=== TASK ITEM ===
Exact copy, no pictures: restate each entry below word for word.

MATERIAL PROVIDED START

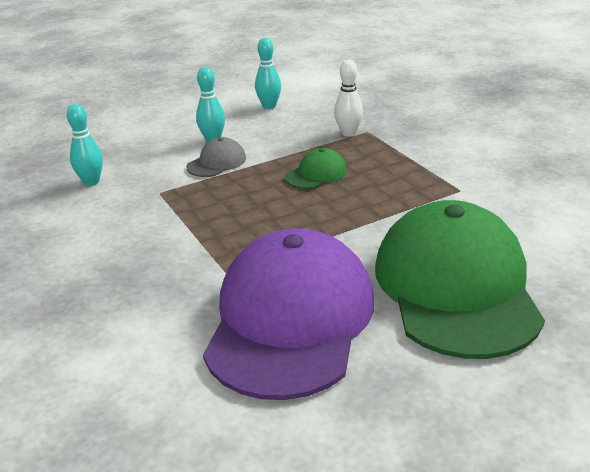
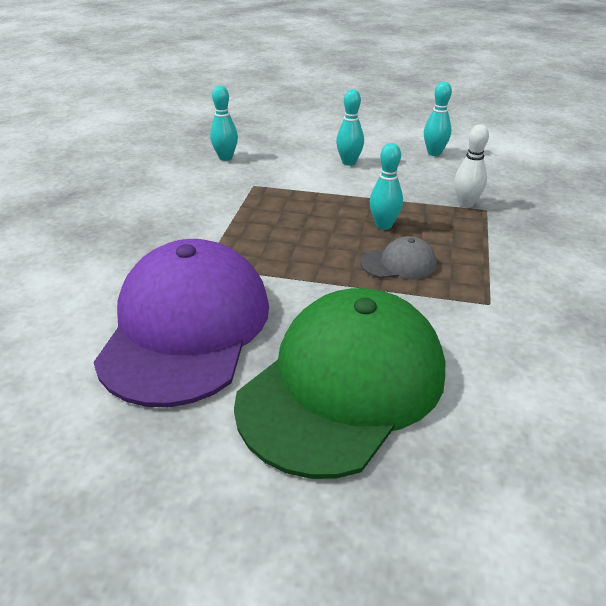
camera: 40 degrees right, 5 degrees up
(217, 162) = (324, 181): grey cap -> grey cap (399, 263)
(290, 320) = (186, 327): purple cap -> purple cap turned 45 degrees counterclockwise
(316, 174) = (384, 225): green cap -> turquoise bowling pin

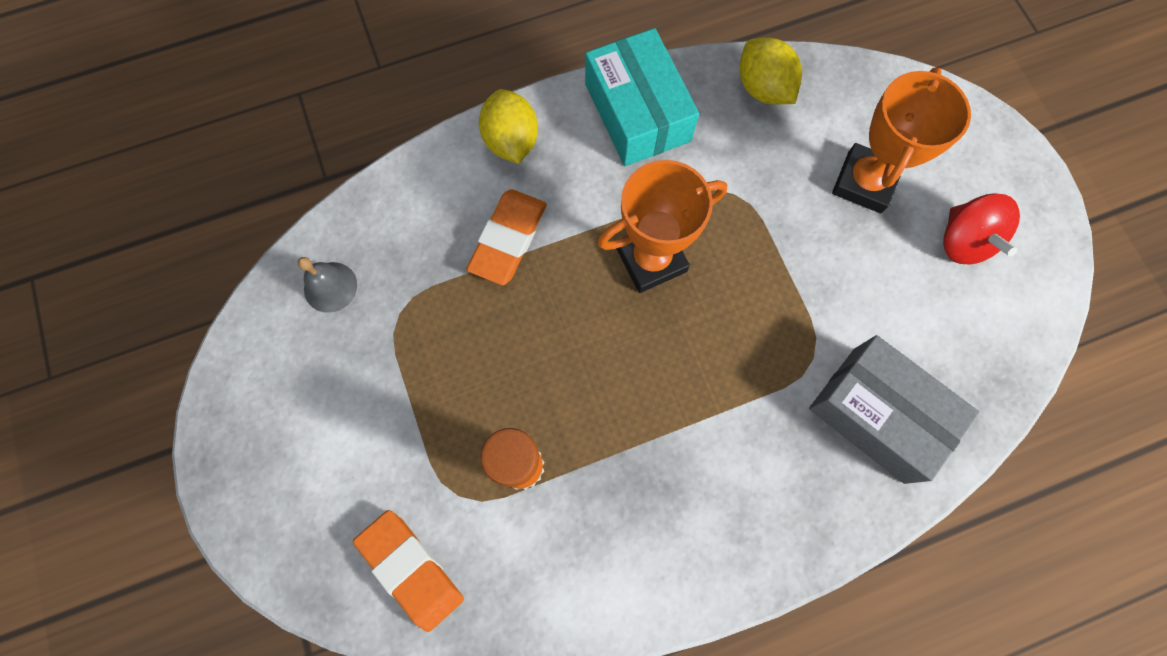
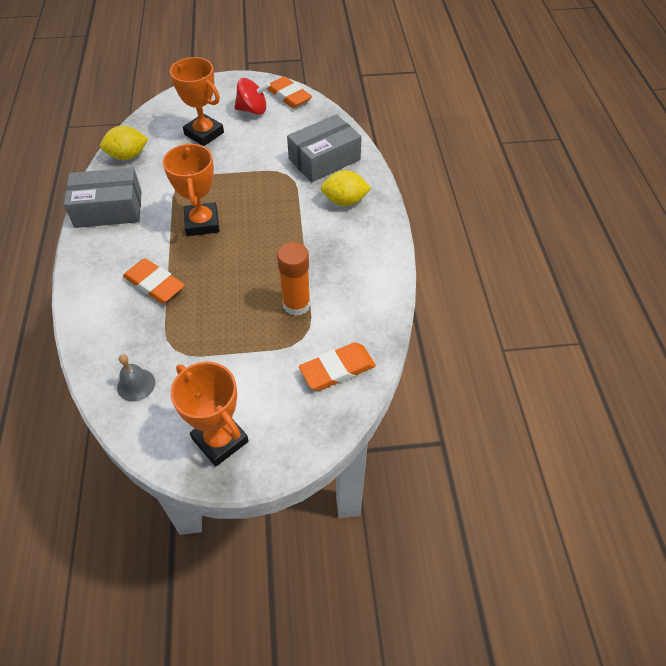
camera: 75 degrees left, 20 degrees down
(263, 432) = (220, 440): none -> orange trophy
(511, 141) = (90, 270): yellow lemon -> yellow lemon (345, 201)
(637, 112) = (108, 209): turquoise box -> grey box
(1034, 292) = (288, 96): none -> orange eraser

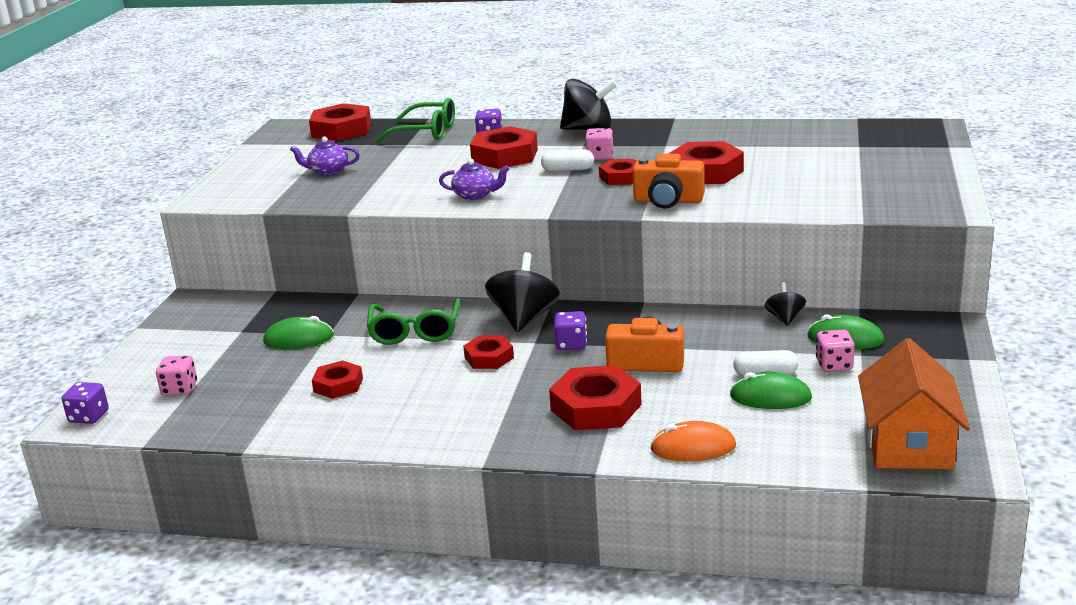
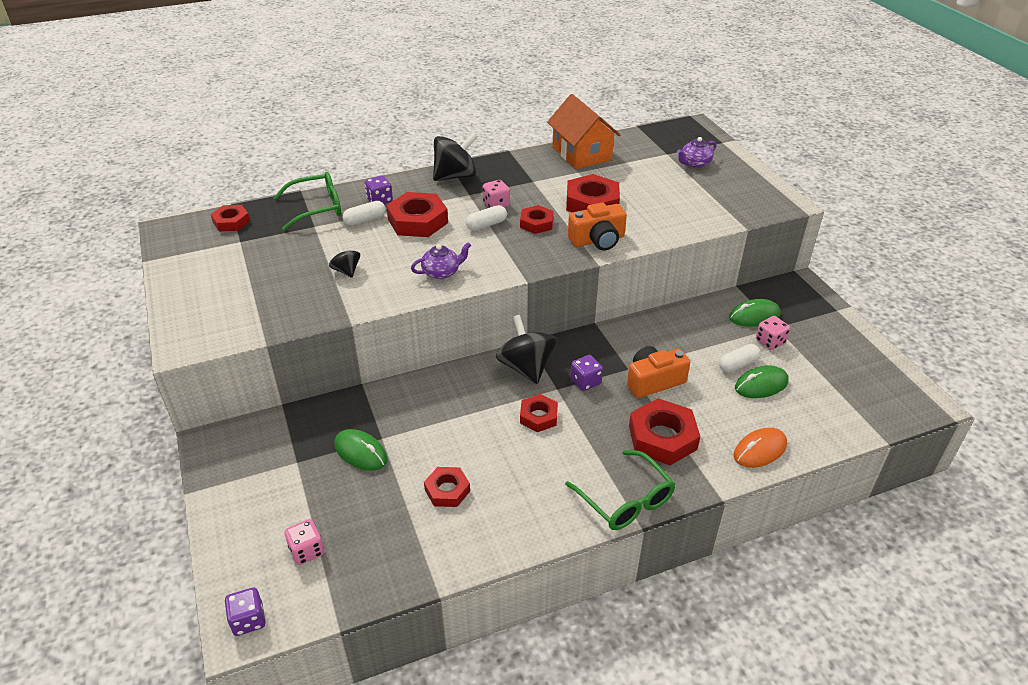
camera: 35 degrees left, 15 degrees up
(299, 339) = (360, 452): green mouse -> green mouse turned 75 degrees clockwise
(328, 171) = (274, 276): purple teapot -> purple teapot (695, 163)
(341, 130) = (231, 222): red nut -> red nut, size x0.60
(415, 331) = (453, 409): green glasses -> green glasses (626, 500)
(457, 147) = (365, 220): none -> white capsule
(785, 318) = (701, 309): black spinning top -> black spinning top (346, 271)
(908, 444) = (874, 395): orange house -> orange house (581, 153)

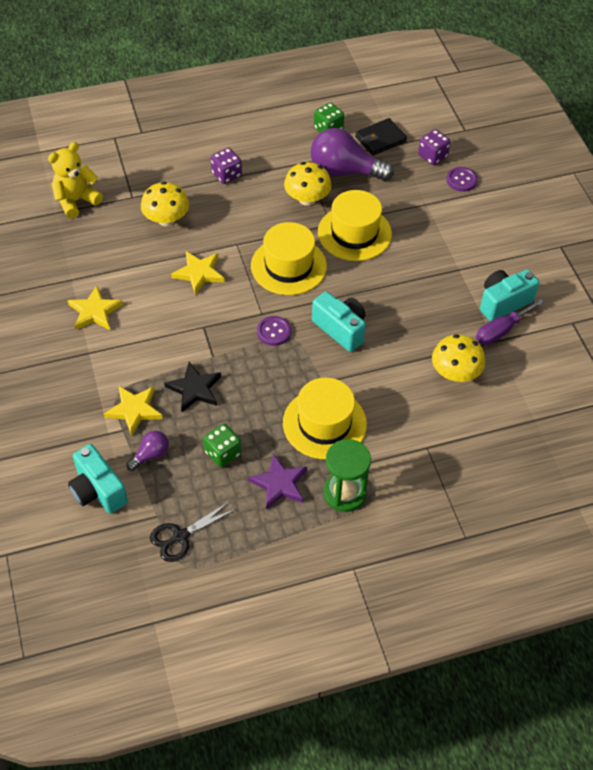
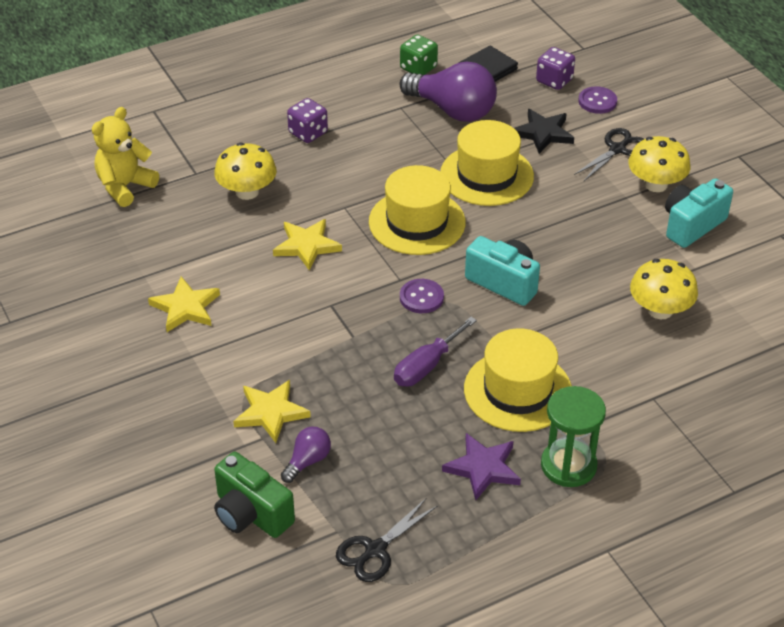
camera: 10 degrees left, 10 degrees down
(98, 490) = (251, 514): turquoise camera -> green camera
(194, 389) = (341, 376): black star -> black star (543, 133)
(223, 453) = (400, 444): green dice -> none
(307, 199) = (416, 146): yellow mushroom -> yellow mushroom (656, 184)
(344, 171) = (452, 110): purple light bulb -> purple light bulb turned 150 degrees counterclockwise
(465, 226) = (617, 149): none -> black scissors
(501, 331) = (699, 256): purple screwdriver -> purple screwdriver (426, 366)

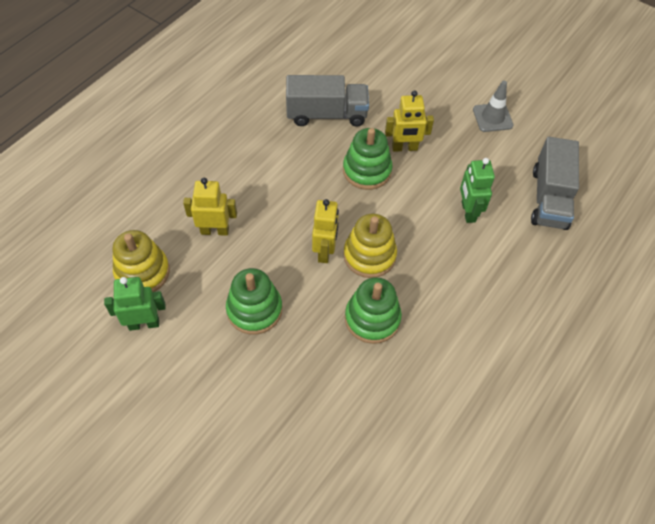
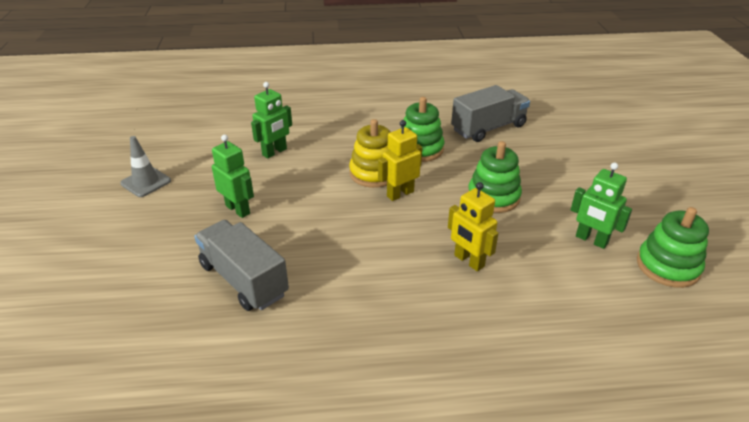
camera: 130 degrees left, 20 degrees down
(142, 272) = (565, 274): yellow stacking toy -> none
(367, 170) = (291, 216): green stacking toy -> green stacking toy (667, 266)
(404, 148) = (238, 209): yellow robot -> green robot
(549, 198) = (219, 127): grey truck -> grey truck (488, 128)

MATERIAL PROVIDED END

=== WRITTEN RESPONSE ===
camera: 40 degrees right, 5 degrees up
(217, 162) = (324, 181): grey cap -> grey cap (399, 263)
(290, 320) = (186, 327): purple cap -> purple cap turned 45 degrees counterclockwise
(316, 174) = (384, 225): green cap -> turquoise bowling pin

camera: 75 degrees left, 20 degrees down
(263, 432) = (220, 440): none -> orange trophy
(511, 141) = (90, 270): yellow lemon -> yellow lemon (345, 201)
(637, 112) = (108, 209): turquoise box -> grey box
(1034, 292) = (288, 96): none -> orange eraser

camera: 35 degrees left, 15 degrees up
(299, 339) = (360, 452): green mouse -> green mouse turned 75 degrees clockwise
(328, 171) = (274, 276): purple teapot -> purple teapot (695, 163)
(341, 130) = (231, 222): red nut -> red nut, size x0.60
(415, 331) = (453, 409): green glasses -> green glasses (626, 500)
(457, 147) = (365, 220): none -> white capsule
(785, 318) = (701, 309): black spinning top -> black spinning top (346, 271)
(908, 444) = (874, 395): orange house -> orange house (581, 153)

camera: 10 degrees left, 10 degrees down
(98, 490) = (251, 514): turquoise camera -> green camera
(194, 389) = (341, 376): black star -> black star (543, 133)
(223, 453) = (400, 444): green dice -> none
(307, 199) = (416, 146): yellow mushroom -> yellow mushroom (656, 184)
(344, 171) = (452, 110): purple light bulb -> purple light bulb turned 150 degrees counterclockwise
(465, 226) = (617, 149): none -> black scissors
(501, 331) = (699, 256): purple screwdriver -> purple screwdriver (426, 366)

camera: 130 degrees left, 20 degrees down
(142, 272) = (565, 274): yellow stacking toy -> none
(367, 170) = (291, 216): green stacking toy -> green stacking toy (667, 266)
(404, 148) = (238, 209): yellow robot -> green robot
(549, 198) = (219, 127): grey truck -> grey truck (488, 128)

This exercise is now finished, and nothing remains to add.